> **EXTRACTED INFORMATION**:

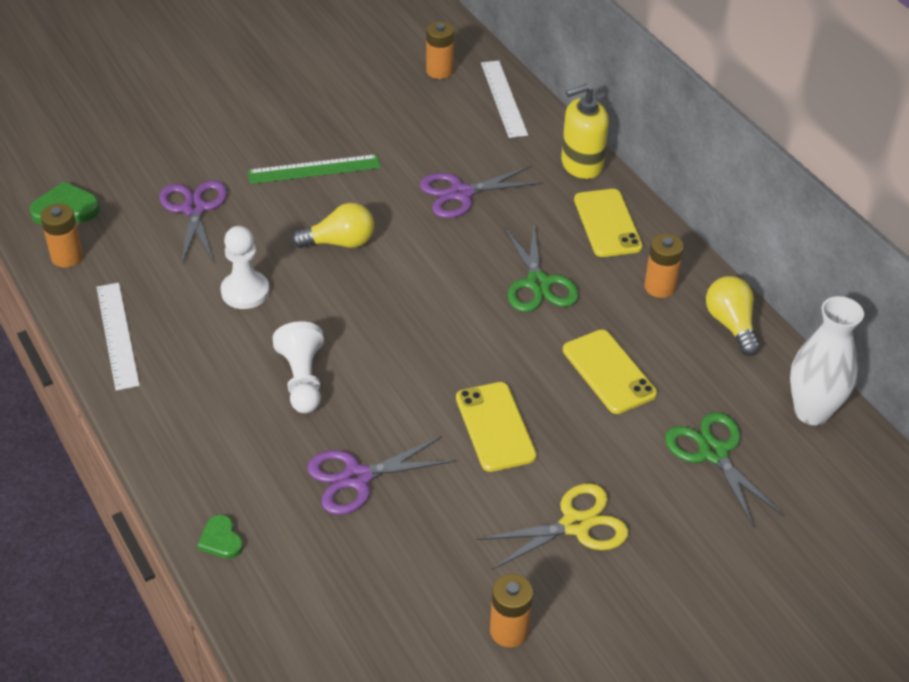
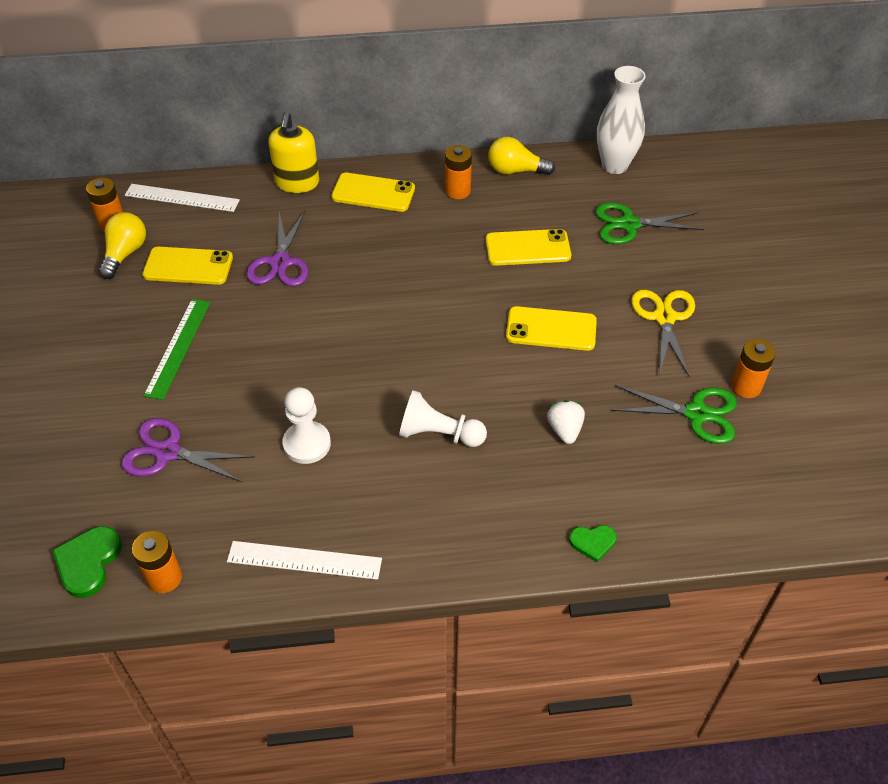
camera: 65 degrees left, 5 degrees up
(340, 242) = (287, 359): yellow light bulb -> yellow light bulb (125, 254)
(357, 478) = (565, 430): purple scissors -> white strawberry
(417, 137) = (188, 266): none -> yellow phone
(538, 283) = (414, 253): green scissors -> green scissors (696, 414)

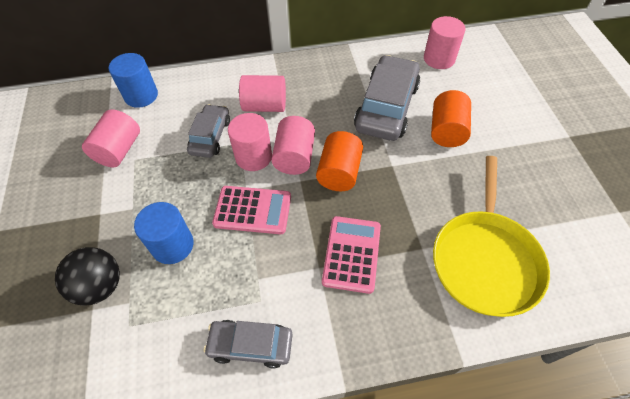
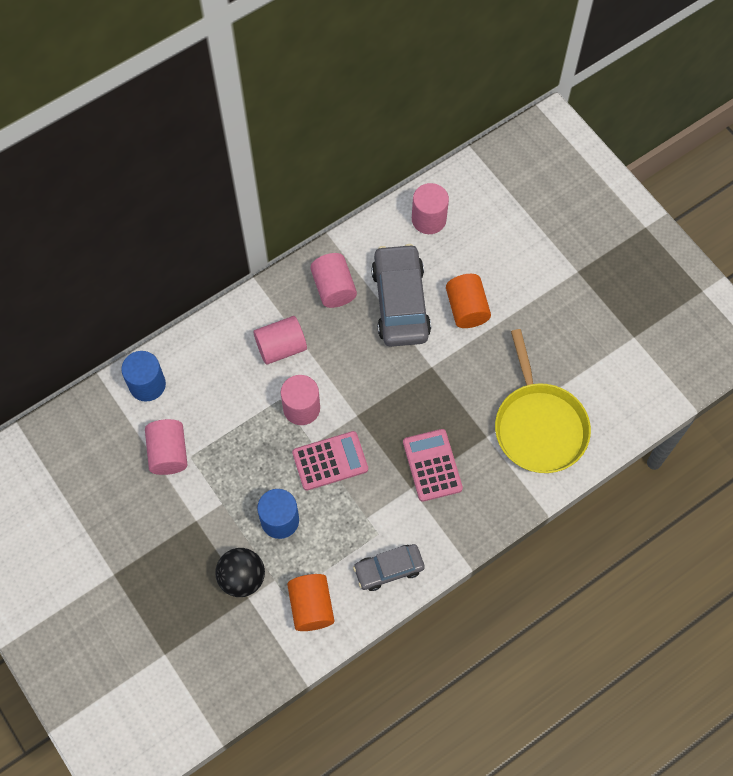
camera: 25 degrees left, 10 degrees up
(210, 136) = (248, 403): grey car -> none
(294, 157) = (339, 393): pink cylinder -> pink cylinder (334, 288)
(339, 173) = (388, 393): orange cylinder -> orange cylinder (311, 607)

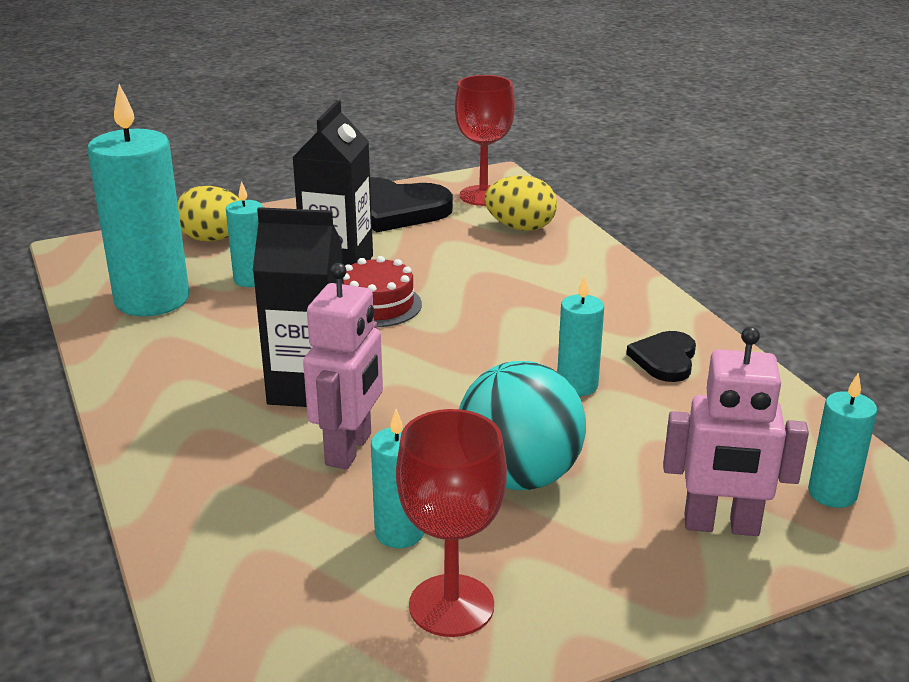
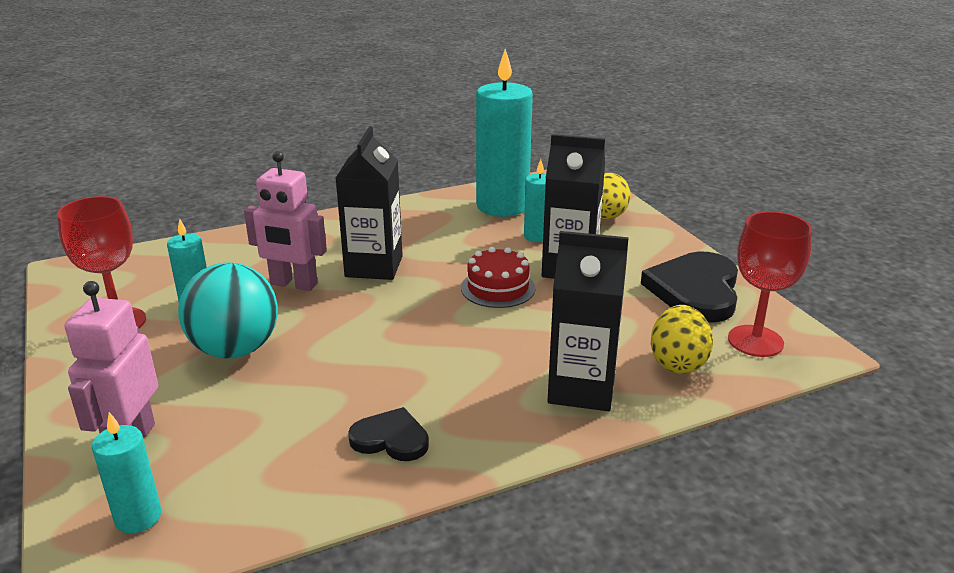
camera: 90 degrees right, 0 degrees up
(567, 269) = (581, 389): none -> black carton
(577, 385) = (353, 382): turquoise candle -> none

> **ABOUT THIS TASK**: Exactly and only the lines from the line containing "(567, 269) = (581, 389): none -> black carton" through the final line of the records above must be returned.

> **RESULT OF THIS EXERCISE**:
(567, 269) = (581, 389): none -> black carton
(577, 385) = (353, 382): turquoise candle -> none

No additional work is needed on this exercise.